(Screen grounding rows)
== == ==
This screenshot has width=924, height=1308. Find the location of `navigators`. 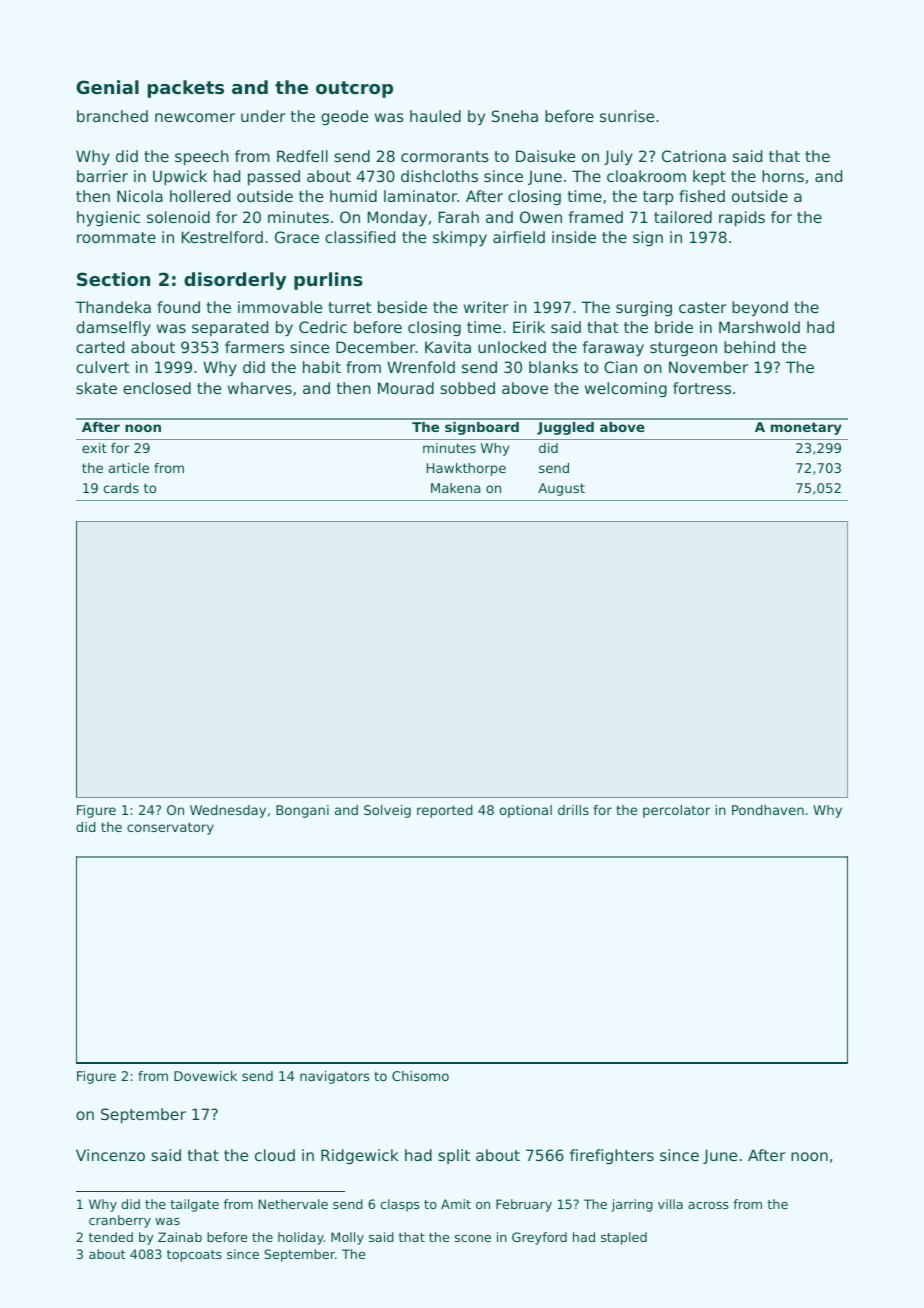

navigators is located at coordinates (334, 1077).
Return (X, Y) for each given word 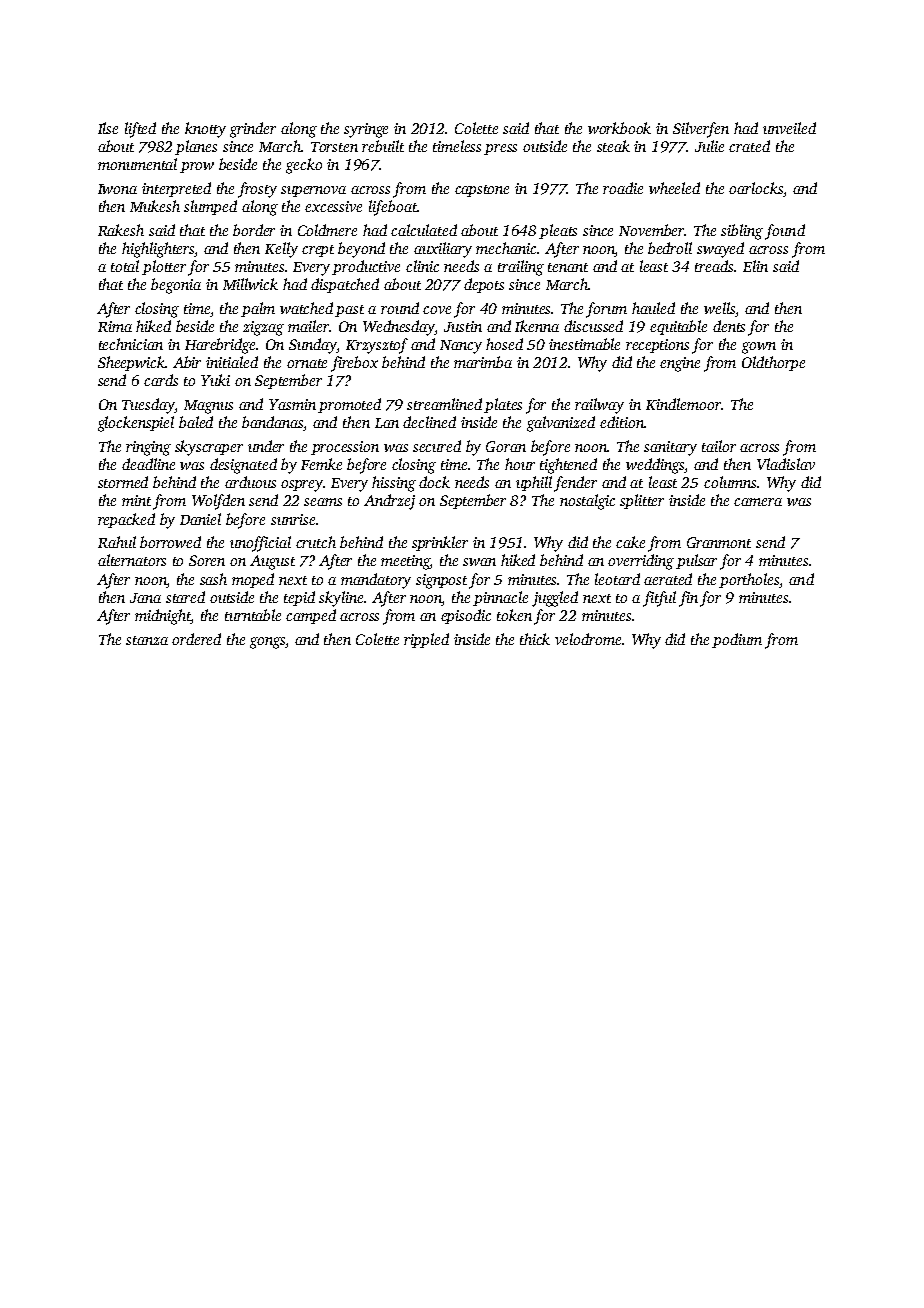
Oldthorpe (773, 363)
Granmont (719, 542)
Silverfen (701, 130)
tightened (568, 466)
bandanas (273, 423)
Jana (145, 598)
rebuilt (383, 146)
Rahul (117, 542)
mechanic (507, 248)
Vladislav (786, 464)
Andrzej (389, 502)
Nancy (461, 347)
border (254, 230)
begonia (176, 286)
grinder (253, 130)
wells (719, 308)
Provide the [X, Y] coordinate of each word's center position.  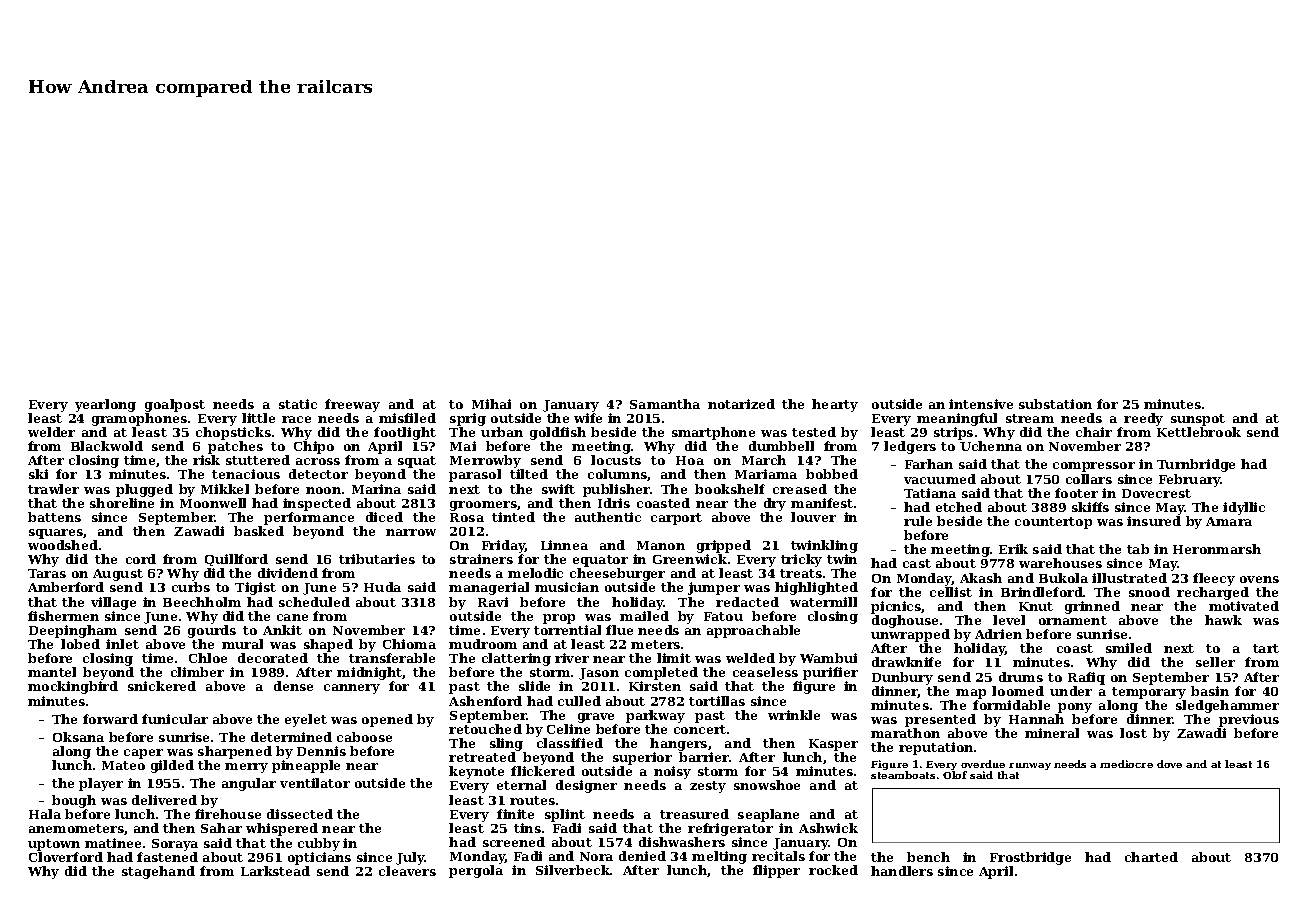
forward [110, 719]
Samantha [665, 404]
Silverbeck [573, 870]
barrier [704, 757]
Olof [955, 775]
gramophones [139, 419]
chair [1094, 432]
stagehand [158, 872]
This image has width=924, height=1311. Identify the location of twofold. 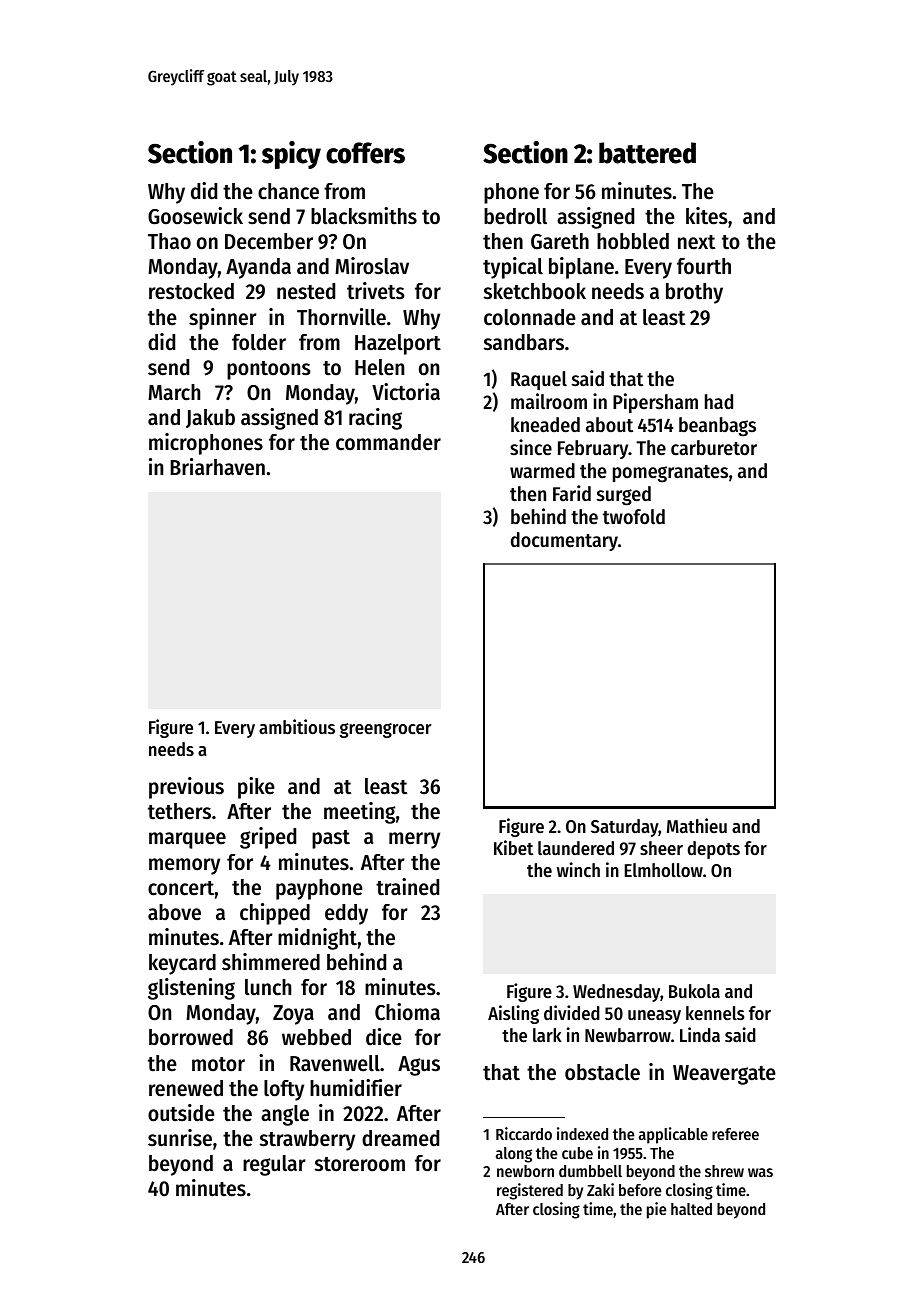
== == ==
== GIVEN INSTRUCTION ==
Rewrite all the rows above, swapping "width" for "breadth" wherever it occurs and changing nothing else. Leave the pictures out of your answer.

== COMPLETE OUTPUT ==
This screenshot has breadth=924, height=1308. Find the location of `navigators`. 

navigators is located at coordinates (334, 1077).
Return (X, Y) for each given word 
Oldthorpe (773, 363)
Granmont (719, 542)
Silverfen (701, 130)
tightened (568, 466)
bandanas (273, 423)
Jana (145, 598)
rebuilt (383, 146)
Rahul (117, 542)
mechanic (507, 248)
Vladislav (786, 464)
Andrzej (389, 502)
Nancy (461, 347)
border (254, 230)
begonia (176, 286)
grinder (253, 130)
wells (719, 308)
Provide the [X, Y] coordinate of each word's center position.  
forward [110, 719]
Samantha [665, 404]
Silverbeck [573, 870]
barrier [704, 757]
Olof [955, 775]
gramophones [139, 419]
chair [1094, 432]
stagehand [158, 872]
This image has breadth=924, height=1311. Identify the location of twofold. 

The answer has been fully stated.